#### Task to carry out:
All of the data, word for word and free of pictures, is the expected result.

#### Dataset excerpt:

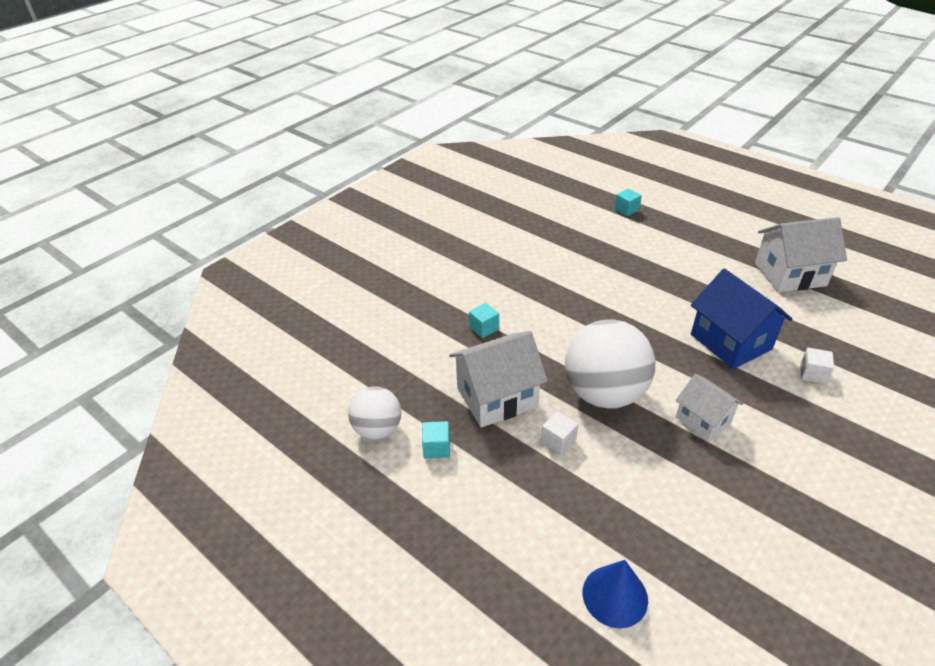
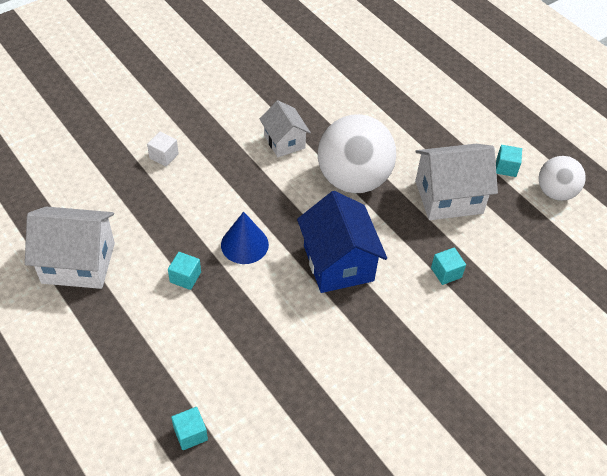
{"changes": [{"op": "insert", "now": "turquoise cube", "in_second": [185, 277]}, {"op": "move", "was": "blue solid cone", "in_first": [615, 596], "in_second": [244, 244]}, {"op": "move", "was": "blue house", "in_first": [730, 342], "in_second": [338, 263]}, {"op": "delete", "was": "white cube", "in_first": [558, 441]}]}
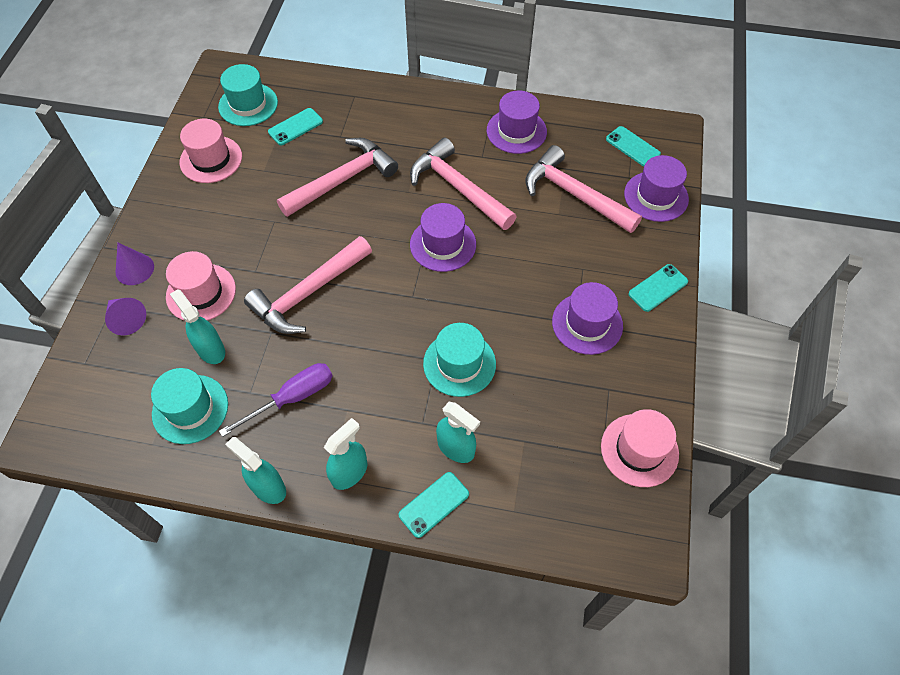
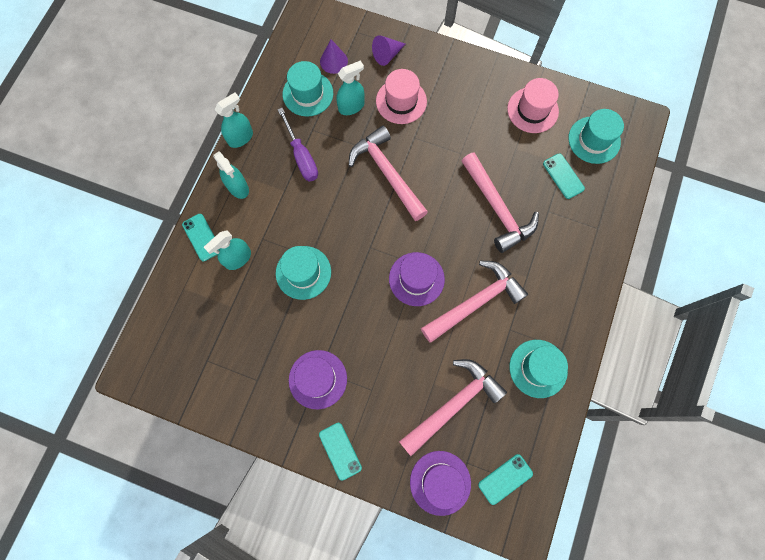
{"changes": [{"op": "move", "was": "royal purple solid cone", "in_first": [134, 269], "in_second": [333, 61]}, {"op": "recolor", "was": "royal purple top hat", "now": "turquoise top hat", "in_first": [516, 131], "in_second": [538, 368]}, {"op": "delete", "was": "rosy top hat", "in_first": [639, 450]}]}
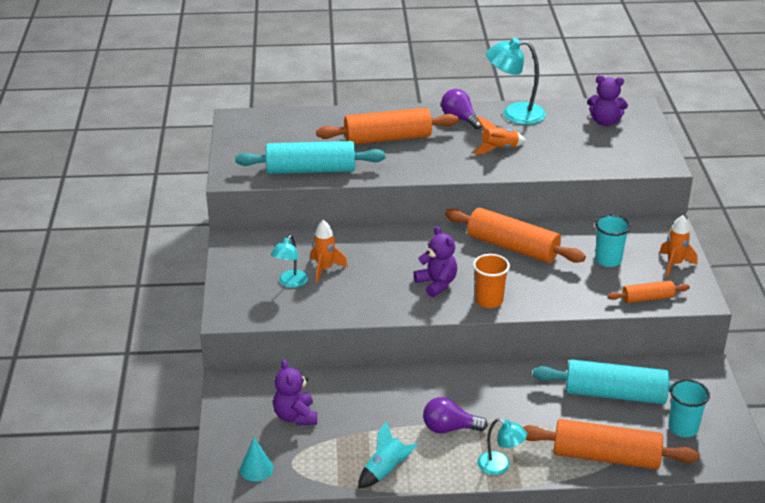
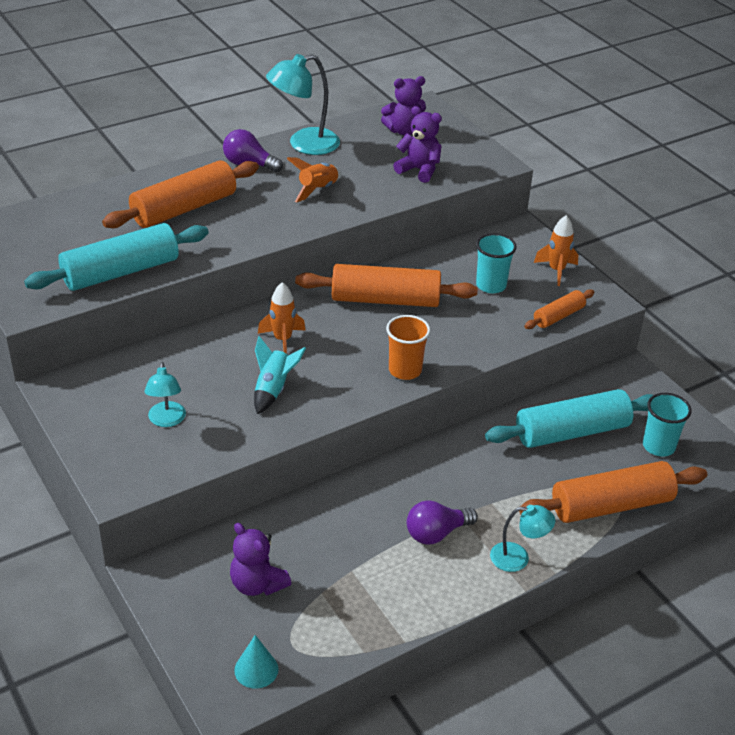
{"changes": [{"op": "move", "was": "turquoise spaceship", "in_first": [385, 471], "in_second": [273, 389]}, {"op": "move", "was": "bright orange spaceship", "in_first": [325, 269], "in_second": [282, 340]}, {"op": "move", "was": "royal purple teddy bear", "in_first": [436, 284], "in_second": [419, 170]}]}
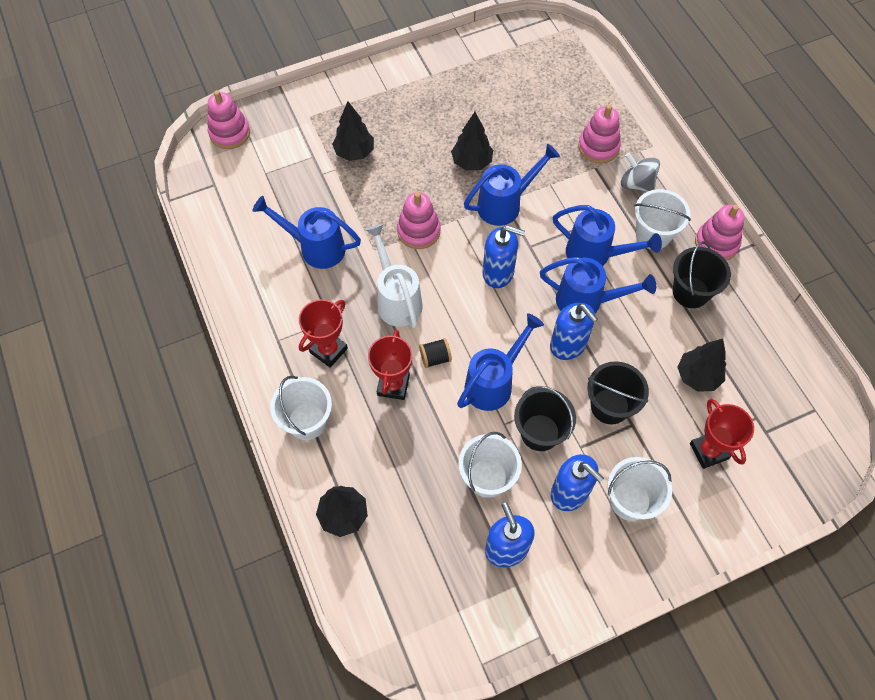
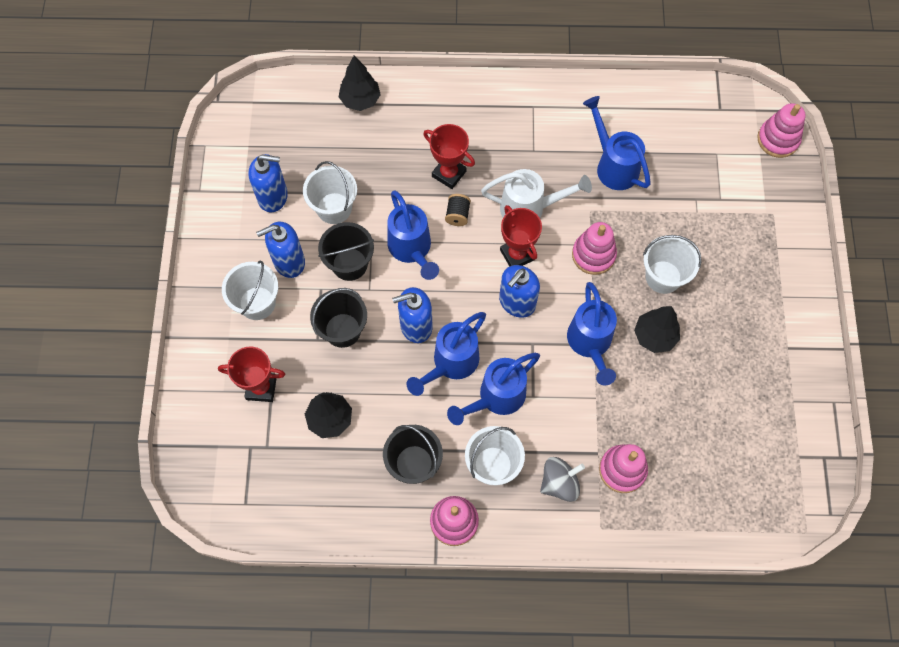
{"changes": [{"op": "move", "was": "red award cup", "in_first": [328, 350], "in_second": [517, 255]}, {"op": "rotate", "was": "blue sprinkling can", "in_first": [316, 247], "in_second": [613, 165], "clockwise": -75}, {"op": "move", "was": "white sand bucket", "in_first": [307, 421], "in_second": [663, 277]}, {"op": "delete", "was": "black toy tree", "in_first": [354, 152]}]}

#### Output for this task:
{"changes": [{"op": "insert", "now": "turquoise cube", "in_second": [185, 277]}, {"op": "move", "was": "blue solid cone", "in_first": [615, 596], "in_second": [244, 244]}, {"op": "move", "was": "blue house", "in_first": [730, 342], "in_second": [338, 263]}, {"op": "delete", "was": "white cube", "in_first": [558, 441]}]}
{"changes": [{"op": "move", "was": "royal purple solid cone", "in_first": [134, 269], "in_second": [333, 61]}, {"op": "recolor", "was": "royal purple top hat", "now": "turquoise top hat", "in_first": [516, 131], "in_second": [538, 368]}, {"op": "delete", "was": "rosy top hat", "in_first": [639, 450]}]}
{"changes": [{"op": "move", "was": "turquoise spaceship", "in_first": [385, 471], "in_second": [273, 389]}, {"op": "move", "was": "bright orange spaceship", "in_first": [325, 269], "in_second": [282, 340]}, {"op": "move", "was": "royal purple teddy bear", "in_first": [436, 284], "in_second": [419, 170]}]}
{"changes": [{"op": "move", "was": "red award cup", "in_first": [328, 350], "in_second": [517, 255]}, {"op": "rotate", "was": "blue sprinkling can", "in_first": [316, 247], "in_second": [613, 165], "clockwise": -75}, {"op": "move", "was": "white sand bucket", "in_first": [307, 421], "in_second": [663, 277]}, {"op": "delete", "was": "black toy tree", "in_first": [354, 152]}]}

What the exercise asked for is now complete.